• [STORED DATA]:
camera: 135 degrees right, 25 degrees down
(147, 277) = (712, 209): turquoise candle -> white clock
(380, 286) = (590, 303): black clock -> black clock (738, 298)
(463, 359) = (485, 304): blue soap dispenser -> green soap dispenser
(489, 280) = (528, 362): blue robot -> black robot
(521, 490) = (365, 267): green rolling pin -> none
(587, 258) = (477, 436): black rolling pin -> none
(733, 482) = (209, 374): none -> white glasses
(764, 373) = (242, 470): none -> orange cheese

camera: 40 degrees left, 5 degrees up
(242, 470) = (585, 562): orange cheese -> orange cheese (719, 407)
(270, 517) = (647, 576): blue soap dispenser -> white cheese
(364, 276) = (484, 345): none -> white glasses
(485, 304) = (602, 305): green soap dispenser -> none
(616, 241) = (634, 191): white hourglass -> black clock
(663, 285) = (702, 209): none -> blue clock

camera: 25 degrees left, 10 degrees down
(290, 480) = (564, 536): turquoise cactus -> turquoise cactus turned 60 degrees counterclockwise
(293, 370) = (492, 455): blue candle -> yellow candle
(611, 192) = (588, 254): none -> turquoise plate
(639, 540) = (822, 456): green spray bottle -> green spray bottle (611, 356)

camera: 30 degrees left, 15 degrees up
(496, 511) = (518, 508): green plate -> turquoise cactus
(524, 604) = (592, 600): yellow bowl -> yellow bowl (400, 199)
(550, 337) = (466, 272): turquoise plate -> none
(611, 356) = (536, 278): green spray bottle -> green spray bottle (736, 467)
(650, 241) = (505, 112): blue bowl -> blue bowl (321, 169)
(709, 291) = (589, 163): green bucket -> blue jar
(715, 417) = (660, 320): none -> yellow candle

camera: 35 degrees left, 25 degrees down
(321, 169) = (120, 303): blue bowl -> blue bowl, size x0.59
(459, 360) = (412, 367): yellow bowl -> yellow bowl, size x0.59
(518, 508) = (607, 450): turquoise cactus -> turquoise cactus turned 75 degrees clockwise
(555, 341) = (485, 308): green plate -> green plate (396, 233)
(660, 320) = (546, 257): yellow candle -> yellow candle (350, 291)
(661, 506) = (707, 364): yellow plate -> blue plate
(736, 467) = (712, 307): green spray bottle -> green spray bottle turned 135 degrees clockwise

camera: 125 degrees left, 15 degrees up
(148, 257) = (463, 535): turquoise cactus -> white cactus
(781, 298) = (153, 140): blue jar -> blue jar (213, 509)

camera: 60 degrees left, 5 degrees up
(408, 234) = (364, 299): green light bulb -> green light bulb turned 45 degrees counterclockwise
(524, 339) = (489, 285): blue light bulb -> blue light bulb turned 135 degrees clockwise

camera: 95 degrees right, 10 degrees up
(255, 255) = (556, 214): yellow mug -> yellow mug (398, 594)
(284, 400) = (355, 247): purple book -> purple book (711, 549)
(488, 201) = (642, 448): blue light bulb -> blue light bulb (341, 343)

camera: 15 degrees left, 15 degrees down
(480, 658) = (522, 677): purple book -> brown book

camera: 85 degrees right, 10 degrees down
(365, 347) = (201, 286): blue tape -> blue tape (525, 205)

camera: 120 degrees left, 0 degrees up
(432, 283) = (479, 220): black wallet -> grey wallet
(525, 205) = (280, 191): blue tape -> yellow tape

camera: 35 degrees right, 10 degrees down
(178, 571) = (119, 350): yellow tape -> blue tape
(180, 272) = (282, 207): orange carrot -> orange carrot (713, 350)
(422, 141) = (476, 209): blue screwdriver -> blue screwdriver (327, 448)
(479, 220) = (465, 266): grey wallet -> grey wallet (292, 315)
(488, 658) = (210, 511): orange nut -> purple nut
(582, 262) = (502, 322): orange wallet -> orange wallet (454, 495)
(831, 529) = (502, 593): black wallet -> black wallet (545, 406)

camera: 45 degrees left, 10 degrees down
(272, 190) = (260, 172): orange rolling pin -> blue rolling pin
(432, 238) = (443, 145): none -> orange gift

• [WHAT THE TASK REQUIRES]:
Among the entries above, locate the lines containing "(587, 258) = (477, 436): black" and "camera: 25 degrees left, 10 degrees down", and transcribe exactly those two lines and all lines between.

• [ANSWER SECTION]:
(587, 258) = (477, 436): black rolling pin -> none
(733, 482) = (209, 374): none -> white glasses
(764, 373) = (242, 470): none -> orange cheese

camera: 40 degrees left, 5 degrees up
(242, 470) = (585, 562): orange cheese -> orange cheese (719, 407)
(270, 517) = (647, 576): blue soap dispenser -> white cheese
(364, 276) = (484, 345): none -> white glasses
(485, 304) = (602, 305): green soap dispenser -> none
(616, 241) = (634, 191): white hourglass -> black clock
(663, 285) = (702, 209): none -> blue clock

camera: 25 degrees left, 10 degrees down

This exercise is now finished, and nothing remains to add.